Activity
Give the entries below again exactly. Their pictures are not needed.

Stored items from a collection

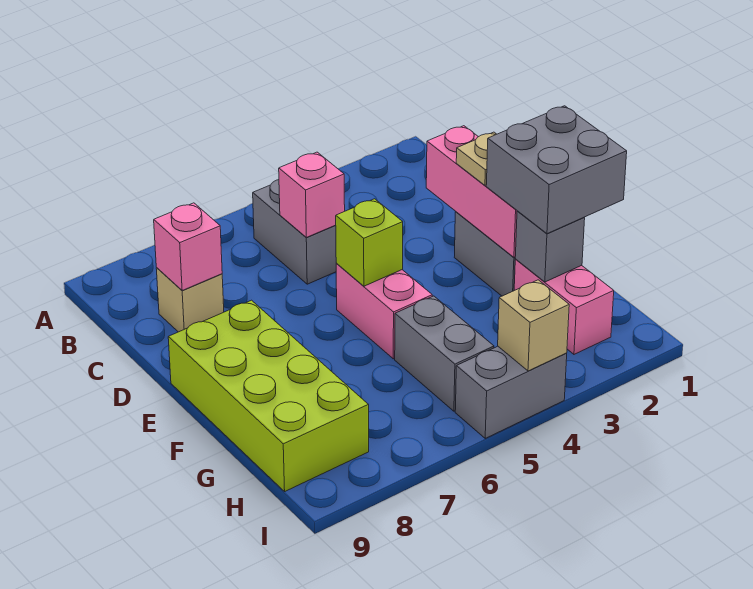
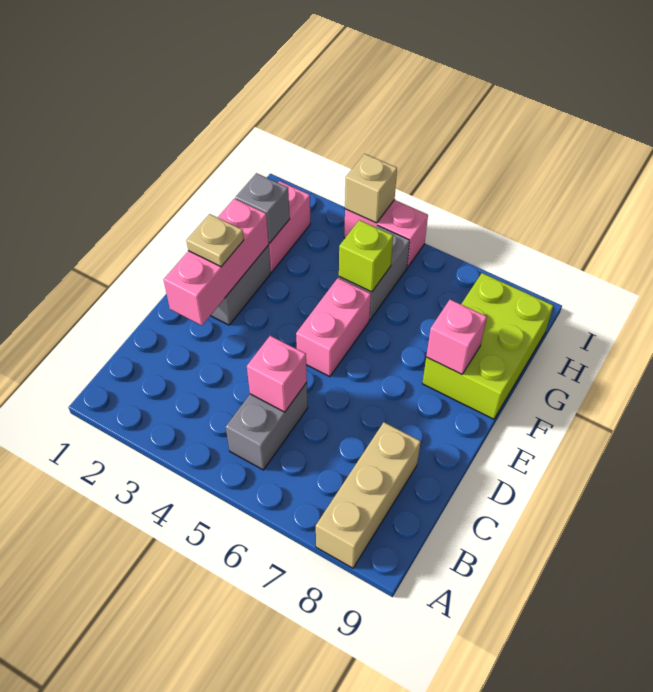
tan brick C8 level 1 -> tan brick A8:C8 level 1
pink brick C8 level 2 -> pink brick F8 level 2
lime brick E5 level 2 -> lime brick G5 level 2
lime brick E8:H9 level 1 -> lime brick F8:H9 level 1
grey brick F1:G2 level 3 -> none
grey brick I4:I5 level 1 -> pink brick I4:I5 level 1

Written solution
tan brick C8 level 1 -> tan brick A8:C8 level 1
pink brick C8 level 2 -> pink brick F8 level 2
lime brick E5 level 2 -> lime brick G5 level 2
lime brick E8:H9 level 1 -> lime brick F8:H9 level 1
grey brick F1:G2 level 3 -> none
grey brick I4:I5 level 1 -> pink brick I4:I5 level 1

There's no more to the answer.